··· DATASET EXTRACT

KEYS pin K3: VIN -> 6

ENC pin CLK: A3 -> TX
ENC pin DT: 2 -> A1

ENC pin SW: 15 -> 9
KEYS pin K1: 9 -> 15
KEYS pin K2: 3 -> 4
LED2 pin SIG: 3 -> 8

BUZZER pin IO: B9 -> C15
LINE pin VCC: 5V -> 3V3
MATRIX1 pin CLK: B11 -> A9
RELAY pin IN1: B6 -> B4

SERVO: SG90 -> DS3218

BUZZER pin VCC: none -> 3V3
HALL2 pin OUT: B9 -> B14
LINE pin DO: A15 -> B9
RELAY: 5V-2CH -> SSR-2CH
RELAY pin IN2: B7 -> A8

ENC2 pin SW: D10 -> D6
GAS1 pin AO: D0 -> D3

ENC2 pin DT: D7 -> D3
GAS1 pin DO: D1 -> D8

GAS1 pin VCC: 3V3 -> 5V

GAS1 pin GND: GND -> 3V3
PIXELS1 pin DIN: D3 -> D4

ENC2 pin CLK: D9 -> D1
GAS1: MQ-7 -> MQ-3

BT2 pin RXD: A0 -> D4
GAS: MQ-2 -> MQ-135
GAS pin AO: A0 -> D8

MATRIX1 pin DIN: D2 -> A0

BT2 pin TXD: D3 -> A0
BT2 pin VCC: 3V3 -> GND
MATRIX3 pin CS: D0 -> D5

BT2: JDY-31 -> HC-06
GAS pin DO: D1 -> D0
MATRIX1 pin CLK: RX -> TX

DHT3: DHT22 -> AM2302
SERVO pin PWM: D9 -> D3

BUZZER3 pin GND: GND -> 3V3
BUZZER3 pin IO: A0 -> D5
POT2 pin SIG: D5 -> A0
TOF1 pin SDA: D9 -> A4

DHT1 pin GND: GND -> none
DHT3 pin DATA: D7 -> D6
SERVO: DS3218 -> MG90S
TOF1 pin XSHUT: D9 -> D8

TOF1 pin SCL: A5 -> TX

······

> [WORK INSTRUCTIONS] Of the entries above, repeat exactly the lines from the line with "ENC2 pin SW: D10 -> D6" through the line with "GAS pin AO: A0 -> D8", both of them included.

> [COMPLETED EXERCISE]
ENC2 pin SW: D10 -> D6
GAS1 pin AO: D0 -> D3

ENC2 pin DT: D7 -> D3
GAS1 pin DO: D1 -> D8

GAS1 pin VCC: 3V3 -> 5V

GAS1 pin GND: GND -> 3V3
PIXELS1 pin DIN: D3 -> D4

ENC2 pin CLK: D9 -> D1
GAS1: MQ-7 -> MQ-3

BT2 pin RXD: A0 -> D4
GAS: MQ-2 -> MQ-135
GAS pin AO: A0 -> D8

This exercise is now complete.